*WHAT THIS TASK INVOLVES*. Filter the entries for the string "pink". Copy each line that has it.

*EXERCISE MATERIAL*.
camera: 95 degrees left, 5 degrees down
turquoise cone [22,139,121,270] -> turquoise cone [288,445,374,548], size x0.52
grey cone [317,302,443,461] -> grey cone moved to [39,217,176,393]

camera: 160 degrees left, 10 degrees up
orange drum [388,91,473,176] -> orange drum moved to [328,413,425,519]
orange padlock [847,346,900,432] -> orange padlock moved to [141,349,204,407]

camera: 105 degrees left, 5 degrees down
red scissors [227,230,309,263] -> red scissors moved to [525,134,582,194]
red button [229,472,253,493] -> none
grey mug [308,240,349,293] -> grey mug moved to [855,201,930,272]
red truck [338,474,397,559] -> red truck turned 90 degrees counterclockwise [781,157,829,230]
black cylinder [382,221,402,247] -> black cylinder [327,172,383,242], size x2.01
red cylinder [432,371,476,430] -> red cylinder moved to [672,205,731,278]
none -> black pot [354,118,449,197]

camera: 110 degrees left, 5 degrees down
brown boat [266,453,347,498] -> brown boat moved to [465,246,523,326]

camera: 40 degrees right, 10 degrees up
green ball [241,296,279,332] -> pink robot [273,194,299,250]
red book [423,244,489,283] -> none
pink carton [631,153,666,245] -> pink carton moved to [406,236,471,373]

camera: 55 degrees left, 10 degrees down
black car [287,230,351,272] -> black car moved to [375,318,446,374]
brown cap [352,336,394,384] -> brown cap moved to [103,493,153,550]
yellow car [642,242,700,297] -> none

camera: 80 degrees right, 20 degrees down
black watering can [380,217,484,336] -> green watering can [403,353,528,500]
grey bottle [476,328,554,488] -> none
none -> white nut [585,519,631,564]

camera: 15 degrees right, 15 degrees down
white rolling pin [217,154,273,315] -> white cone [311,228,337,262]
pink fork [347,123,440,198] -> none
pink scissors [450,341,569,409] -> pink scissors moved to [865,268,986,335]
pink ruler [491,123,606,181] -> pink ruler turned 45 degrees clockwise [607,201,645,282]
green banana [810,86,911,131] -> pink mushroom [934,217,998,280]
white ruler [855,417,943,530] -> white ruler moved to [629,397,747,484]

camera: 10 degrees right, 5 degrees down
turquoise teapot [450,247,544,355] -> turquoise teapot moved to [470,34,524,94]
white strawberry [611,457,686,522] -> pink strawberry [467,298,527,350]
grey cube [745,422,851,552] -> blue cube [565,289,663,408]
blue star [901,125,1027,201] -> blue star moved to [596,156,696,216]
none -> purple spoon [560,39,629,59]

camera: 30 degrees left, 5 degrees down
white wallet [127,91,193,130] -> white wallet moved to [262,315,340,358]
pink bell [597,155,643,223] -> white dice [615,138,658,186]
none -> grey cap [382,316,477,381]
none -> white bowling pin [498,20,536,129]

*TASK RESPONSE*.
green ball [241,296,279,332] -> pink robot [273,194,299,250]
pink carton [631,153,666,245] -> pink carton moved to [406,236,471,373]
pink fork [347,123,440,198] -> none
pink scissors [450,341,569,409] -> pink scissors moved to [865,268,986,335]
pink ruler [491,123,606,181] -> pink ruler turned 45 degrees clockwise [607,201,645,282]
green banana [810,86,911,131] -> pink mushroom [934,217,998,280]
white strawberry [611,457,686,522] -> pink strawberry [467,298,527,350]
pink bell [597,155,643,223] -> white dice [615,138,658,186]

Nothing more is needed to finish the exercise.